**The task**
Strip the pictures and reproduce the rest of the listing exactly.

**Data section**
= = = =

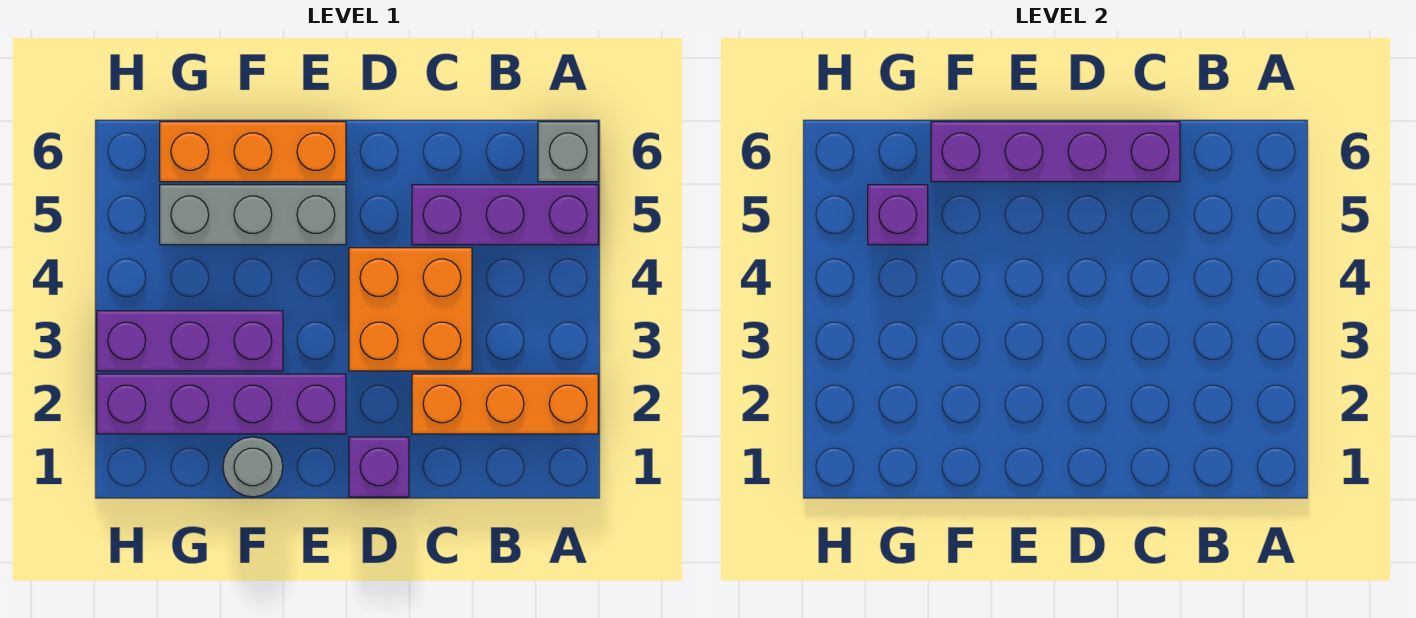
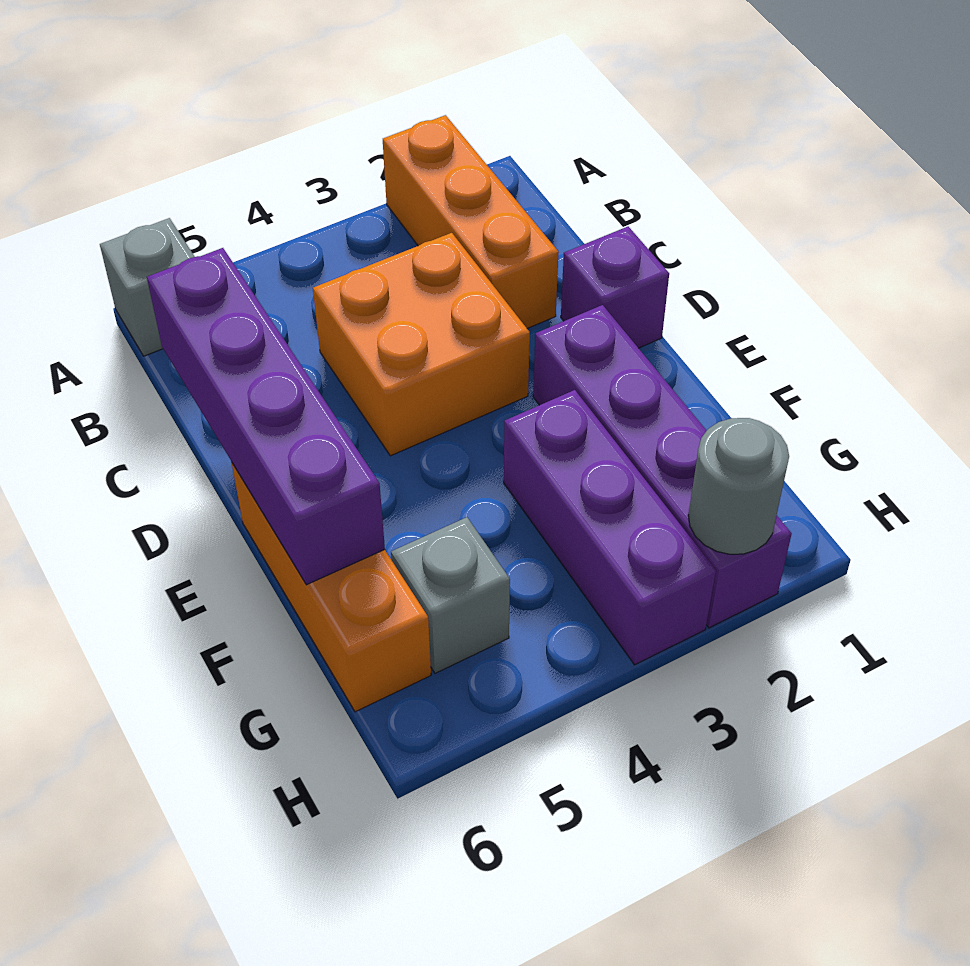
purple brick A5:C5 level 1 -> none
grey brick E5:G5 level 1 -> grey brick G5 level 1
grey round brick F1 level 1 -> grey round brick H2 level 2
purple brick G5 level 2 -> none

= = = =

**Solution below**
purple brick A5:C5 level 1 -> none
grey brick E5:G5 level 1 -> grey brick G5 level 1
grey round brick F1 level 1 -> grey round brick H2 level 2
purple brick G5 level 2 -> none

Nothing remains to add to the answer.